* [Material for this exercise]:
>>>>

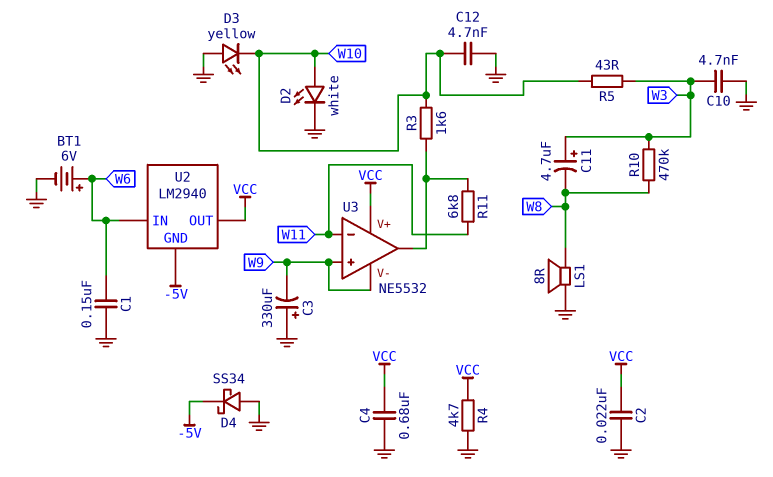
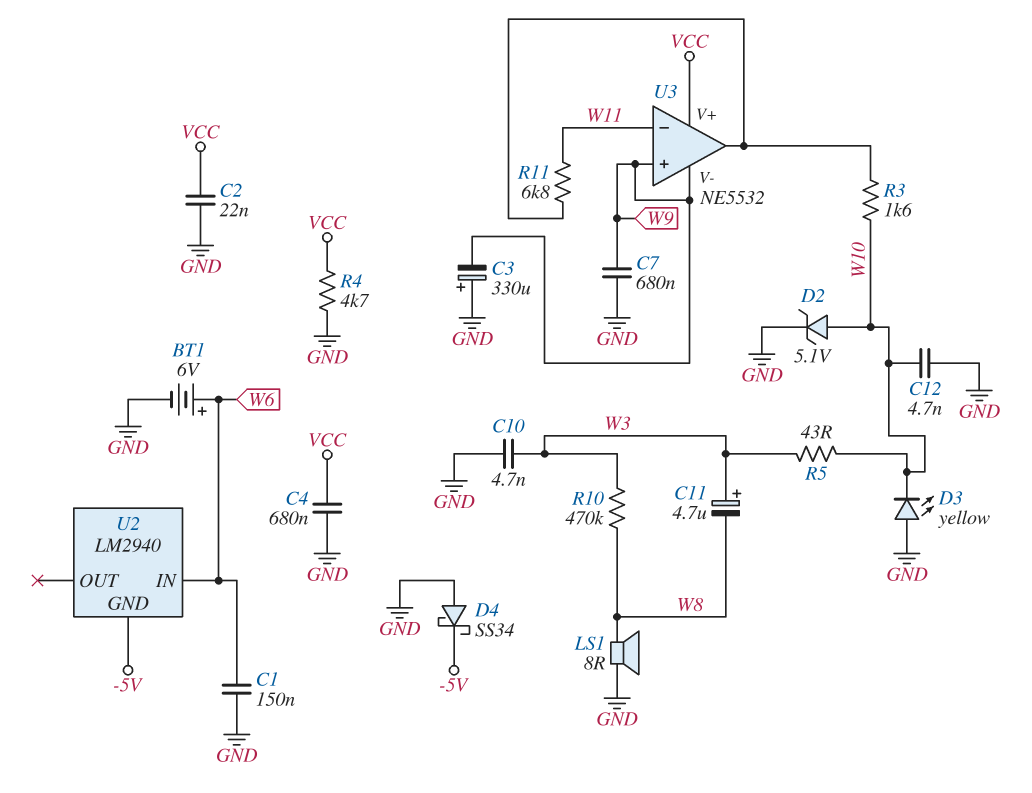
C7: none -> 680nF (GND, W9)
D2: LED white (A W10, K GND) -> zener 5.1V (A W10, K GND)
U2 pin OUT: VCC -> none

<<<<
>>>>

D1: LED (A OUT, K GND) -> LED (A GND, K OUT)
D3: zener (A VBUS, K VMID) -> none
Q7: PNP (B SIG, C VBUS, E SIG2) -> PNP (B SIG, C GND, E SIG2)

<<<<

* [Requirement]: Within the listing above, the range opens at the line with "D2: LED white" and closes at the line with "U2 pin OUT: VCC -> none". Reproduce exactly the lines of that range, including both ends.

* [Answer section]:
D2: LED white (A W10, K GND) -> zener 5.1V (A W10, K GND)
U2 pin OUT: VCC -> none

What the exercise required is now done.